# [Problem description]
Give the data again word for word; drop the pictures.

# [Data below]
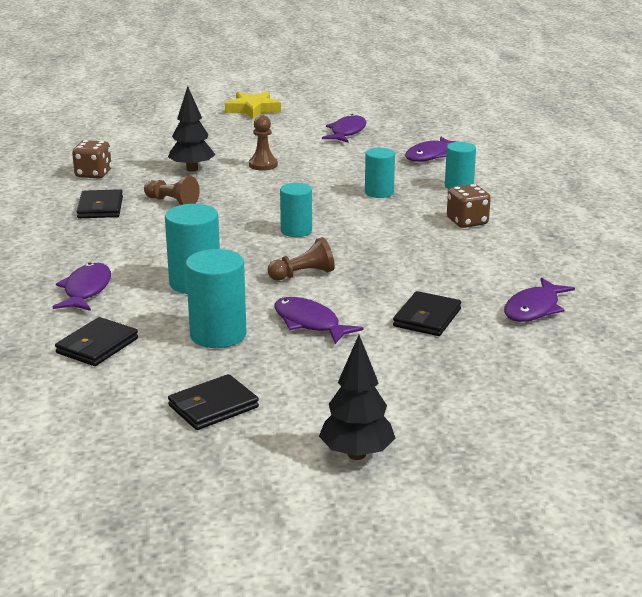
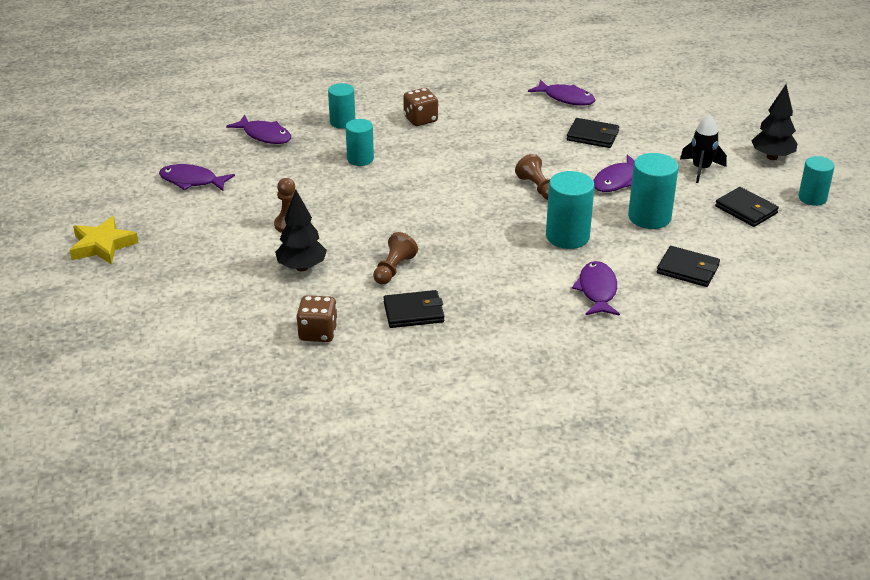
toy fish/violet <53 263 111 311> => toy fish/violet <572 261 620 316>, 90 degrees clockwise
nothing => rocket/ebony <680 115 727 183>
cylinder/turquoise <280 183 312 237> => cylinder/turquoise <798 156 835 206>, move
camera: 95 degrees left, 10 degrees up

# [Solution for this task]
toy fish/violet <53 263 111 311> => toy fish/violet <572 261 620 316>, 90 degrees clockwise
nothing => rocket/ebony <680 115 727 183>
cylinder/turquoise <280 183 312 237> => cylinder/turquoise <798 156 835 206>, move
camera: 95 degrees left, 10 degrees up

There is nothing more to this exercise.